= Beginning of Section =

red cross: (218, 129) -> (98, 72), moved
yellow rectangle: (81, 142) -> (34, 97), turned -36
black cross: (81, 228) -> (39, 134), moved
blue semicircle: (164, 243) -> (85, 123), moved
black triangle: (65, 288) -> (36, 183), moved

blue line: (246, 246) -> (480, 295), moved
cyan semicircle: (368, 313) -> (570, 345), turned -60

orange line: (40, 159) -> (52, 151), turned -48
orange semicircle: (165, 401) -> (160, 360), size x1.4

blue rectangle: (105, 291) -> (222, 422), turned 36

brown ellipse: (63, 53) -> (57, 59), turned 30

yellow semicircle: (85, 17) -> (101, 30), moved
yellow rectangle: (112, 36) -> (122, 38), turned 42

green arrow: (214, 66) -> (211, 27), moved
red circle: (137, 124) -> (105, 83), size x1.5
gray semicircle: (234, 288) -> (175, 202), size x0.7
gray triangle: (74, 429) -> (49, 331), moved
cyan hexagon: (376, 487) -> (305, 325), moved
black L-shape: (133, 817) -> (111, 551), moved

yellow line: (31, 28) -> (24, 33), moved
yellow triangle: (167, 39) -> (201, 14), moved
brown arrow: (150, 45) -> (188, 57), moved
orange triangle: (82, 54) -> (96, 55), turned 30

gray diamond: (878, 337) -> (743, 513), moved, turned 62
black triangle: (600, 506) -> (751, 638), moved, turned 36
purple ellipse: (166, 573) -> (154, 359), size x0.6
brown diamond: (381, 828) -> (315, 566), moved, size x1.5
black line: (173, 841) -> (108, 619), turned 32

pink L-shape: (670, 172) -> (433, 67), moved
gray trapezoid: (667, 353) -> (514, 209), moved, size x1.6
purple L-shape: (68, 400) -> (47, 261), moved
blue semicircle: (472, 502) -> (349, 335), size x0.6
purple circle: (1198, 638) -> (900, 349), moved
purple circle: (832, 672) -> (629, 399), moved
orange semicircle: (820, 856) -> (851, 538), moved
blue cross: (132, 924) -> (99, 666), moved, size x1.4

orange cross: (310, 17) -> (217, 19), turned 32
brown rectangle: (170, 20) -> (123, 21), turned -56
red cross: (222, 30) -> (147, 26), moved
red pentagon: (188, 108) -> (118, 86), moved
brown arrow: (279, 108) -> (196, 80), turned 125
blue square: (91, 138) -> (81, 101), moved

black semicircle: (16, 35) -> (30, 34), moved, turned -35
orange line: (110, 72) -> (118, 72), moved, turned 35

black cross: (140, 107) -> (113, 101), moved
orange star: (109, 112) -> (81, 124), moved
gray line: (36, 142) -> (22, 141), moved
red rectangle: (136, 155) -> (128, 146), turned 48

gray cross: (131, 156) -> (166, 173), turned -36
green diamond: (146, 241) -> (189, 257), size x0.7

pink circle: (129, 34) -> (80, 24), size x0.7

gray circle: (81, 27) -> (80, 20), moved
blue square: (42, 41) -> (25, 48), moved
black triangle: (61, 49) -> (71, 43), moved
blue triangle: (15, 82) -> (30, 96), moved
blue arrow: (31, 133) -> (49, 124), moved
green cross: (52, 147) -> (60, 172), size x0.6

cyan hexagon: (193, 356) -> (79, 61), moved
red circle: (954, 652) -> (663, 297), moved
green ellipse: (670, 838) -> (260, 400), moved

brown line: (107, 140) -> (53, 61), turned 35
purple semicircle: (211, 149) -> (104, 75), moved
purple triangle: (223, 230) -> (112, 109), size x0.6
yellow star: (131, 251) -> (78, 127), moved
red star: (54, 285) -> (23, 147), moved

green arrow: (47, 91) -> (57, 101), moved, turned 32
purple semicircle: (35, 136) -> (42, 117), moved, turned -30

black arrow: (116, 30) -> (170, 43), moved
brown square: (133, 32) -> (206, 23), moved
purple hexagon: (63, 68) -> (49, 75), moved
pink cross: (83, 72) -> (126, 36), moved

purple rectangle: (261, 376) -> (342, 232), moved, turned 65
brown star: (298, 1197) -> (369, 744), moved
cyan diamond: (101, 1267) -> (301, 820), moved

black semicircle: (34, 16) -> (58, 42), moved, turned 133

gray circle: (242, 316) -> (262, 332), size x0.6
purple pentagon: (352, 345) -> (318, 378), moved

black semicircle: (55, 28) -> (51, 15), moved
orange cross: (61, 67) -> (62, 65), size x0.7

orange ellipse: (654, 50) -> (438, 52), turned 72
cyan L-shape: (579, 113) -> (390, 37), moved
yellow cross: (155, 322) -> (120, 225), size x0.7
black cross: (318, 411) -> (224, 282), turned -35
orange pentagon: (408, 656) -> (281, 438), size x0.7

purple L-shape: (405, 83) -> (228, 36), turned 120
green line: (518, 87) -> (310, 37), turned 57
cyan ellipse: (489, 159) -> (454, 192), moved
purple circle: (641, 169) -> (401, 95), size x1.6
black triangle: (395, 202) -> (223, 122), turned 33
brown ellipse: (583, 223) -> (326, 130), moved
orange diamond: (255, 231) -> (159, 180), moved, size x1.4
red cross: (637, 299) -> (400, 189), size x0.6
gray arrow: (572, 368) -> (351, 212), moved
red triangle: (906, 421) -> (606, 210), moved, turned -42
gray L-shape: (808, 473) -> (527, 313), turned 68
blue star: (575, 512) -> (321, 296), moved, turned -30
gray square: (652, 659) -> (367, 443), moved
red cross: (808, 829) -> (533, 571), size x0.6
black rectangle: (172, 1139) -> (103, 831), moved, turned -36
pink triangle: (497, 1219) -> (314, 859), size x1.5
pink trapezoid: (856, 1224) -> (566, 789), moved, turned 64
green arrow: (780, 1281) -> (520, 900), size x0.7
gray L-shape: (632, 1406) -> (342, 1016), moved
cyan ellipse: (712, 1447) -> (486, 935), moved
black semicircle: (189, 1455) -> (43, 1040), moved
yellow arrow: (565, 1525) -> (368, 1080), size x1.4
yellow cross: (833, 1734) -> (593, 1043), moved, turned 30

= End of Section =

WHAT YOU ARE ASKED TO DO: Copy every line from the data that includes the string "star".

SOLVED PROBLEM:
orange star: (109, 112) -> (81, 124), moved
yellow star: (131, 251) -> (78, 127), moved
red star: (54, 285) -> (23, 147), moved
brown star: (298, 1197) -> (369, 744), moved
blue star: (575, 512) -> (321, 296), moved, turned -30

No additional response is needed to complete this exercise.